Collected data:
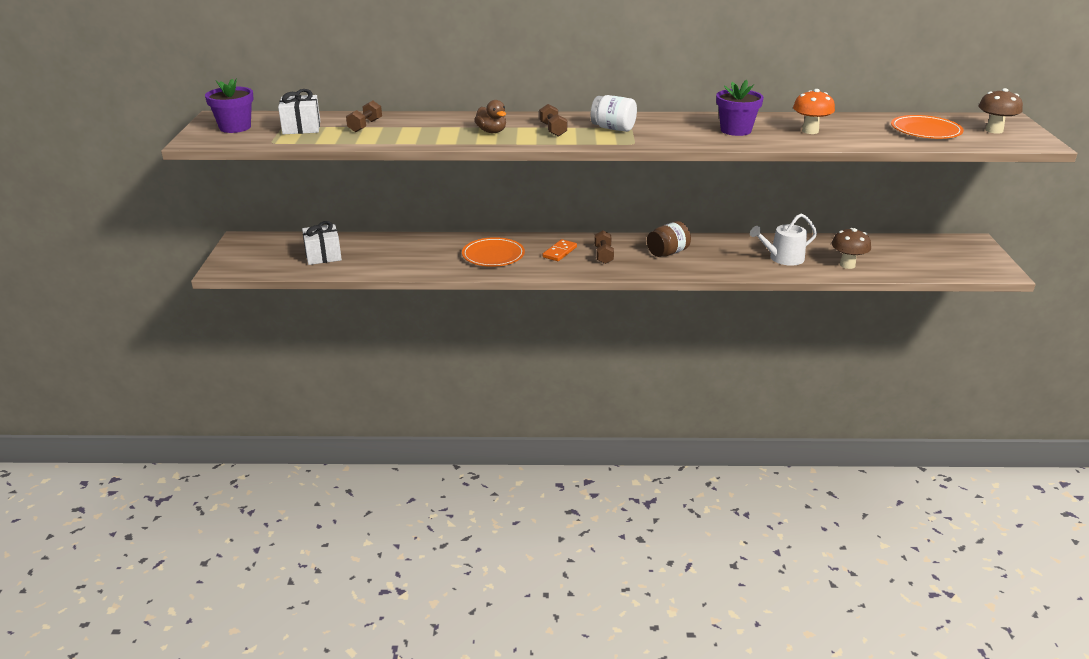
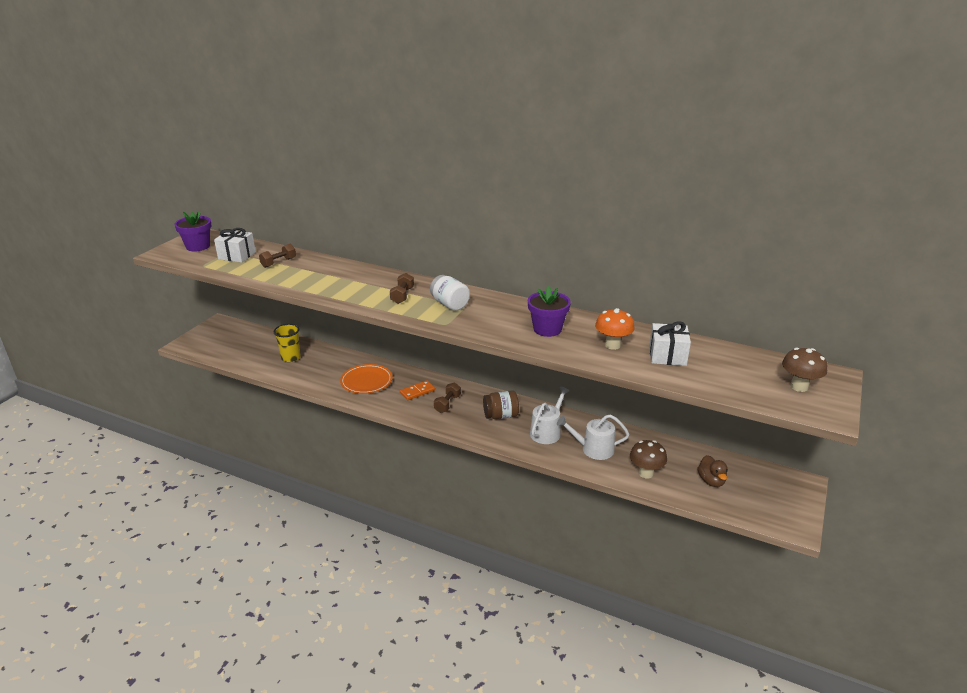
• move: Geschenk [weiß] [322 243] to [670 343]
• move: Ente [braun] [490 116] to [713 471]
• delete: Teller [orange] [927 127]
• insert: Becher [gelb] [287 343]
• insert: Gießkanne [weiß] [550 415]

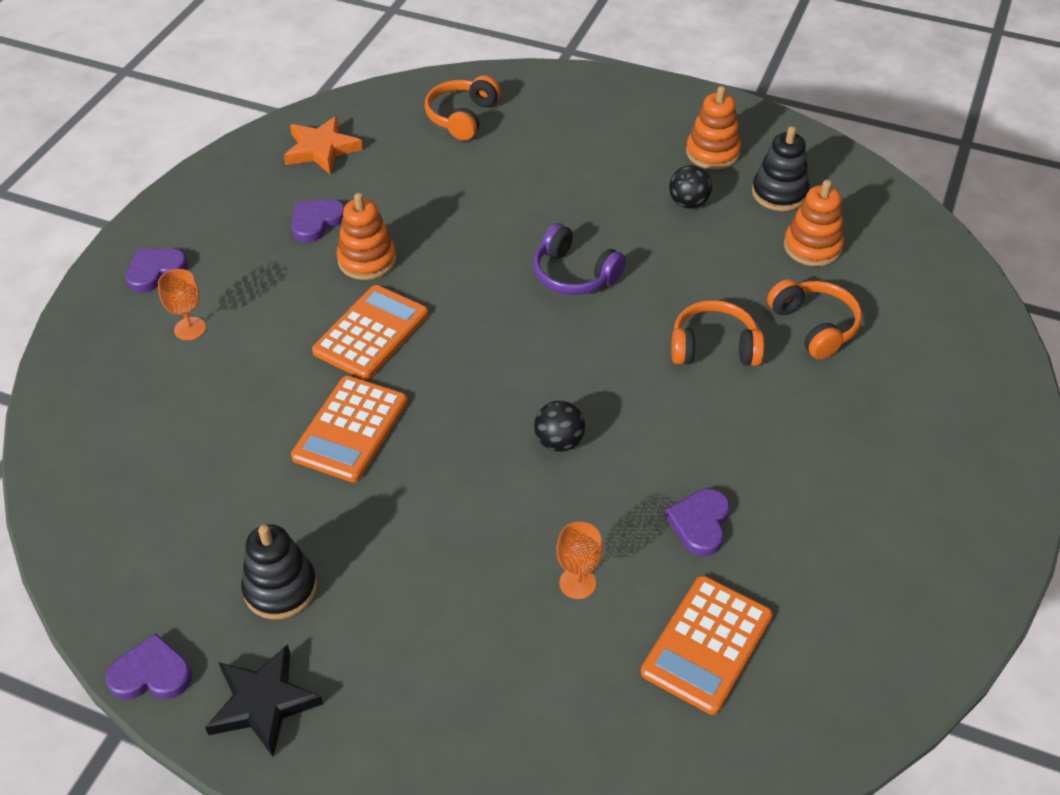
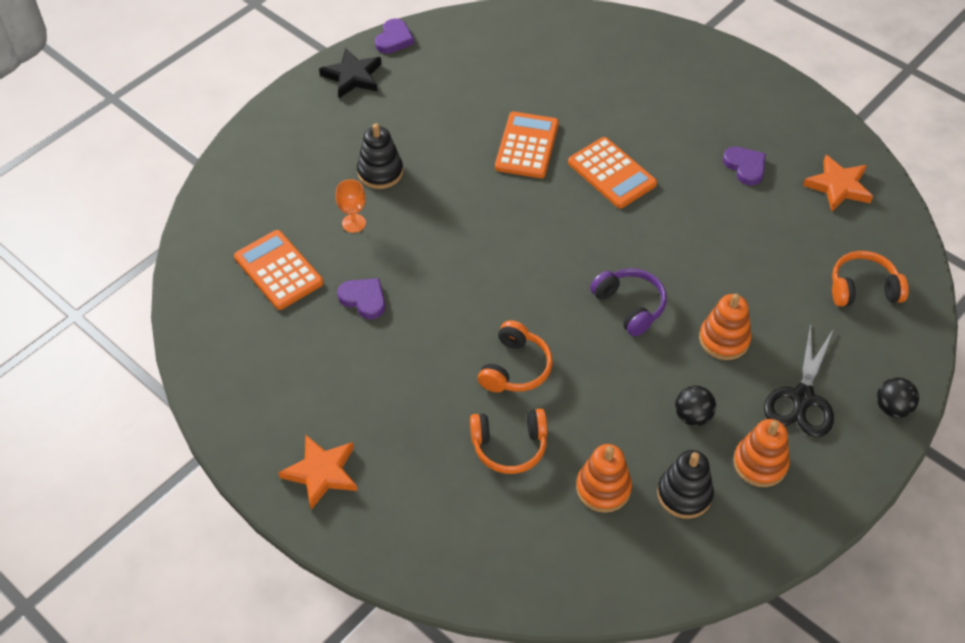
• delete: Herz [lila] [156 271]
• delete: Kelch [orange] [182 304]
• move: Stapelspielzeug [schwarz] [279 572] to [380 156]
• rotate: Taschenrechner [orange] [349 429] = [527 145] 60 degrees clockwise
• move: Stapelspielzeug [orange] [366 236] to [725 327]
• rotate: Kopfhörer [orange] [462 108] = [870 279] 45 degrees counterclockwise
• rotate: Kopfhörer [lila] [579 259] = [628 302] 90 degrees clockwise
• move: Ball [schwarz] [559 426] to [898 397]
• insert: Stern [orange] [317 472]
• insert: Schere [schwarz] [799 380]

WORK INSTRUCTION |
All of the entries above must be reproduced exactly, and no image may be included.

RESPONSE AREA |
• move: Geschenk [weiß] [322 243] to [670 343]
• move: Ente [braun] [490 116] to [713 471]
• delete: Teller [orange] [927 127]
• insert: Becher [gelb] [287 343]
• insert: Gießkanne [weiß] [550 415]

• delete: Herz [lila] [156 271]
• delete: Kelch [orange] [182 304]
• move: Stapelspielzeug [schwarz] [279 572] to [380 156]
• rotate: Taschenrechner [orange] [349 429] = [527 145] 60 degrees clockwise
• move: Stapelspielzeug [orange] [366 236] to [725 327]
• rotate: Kopfhörer [orange] [462 108] = [870 279] 45 degrees counterclockwise
• rotate: Kopfhörer [lila] [579 259] = [628 302] 90 degrees clockwise
• move: Ball [schwarz] [559 426] to [898 397]
• insert: Stern [orange] [317 472]
• insert: Schere [schwarz] [799 380]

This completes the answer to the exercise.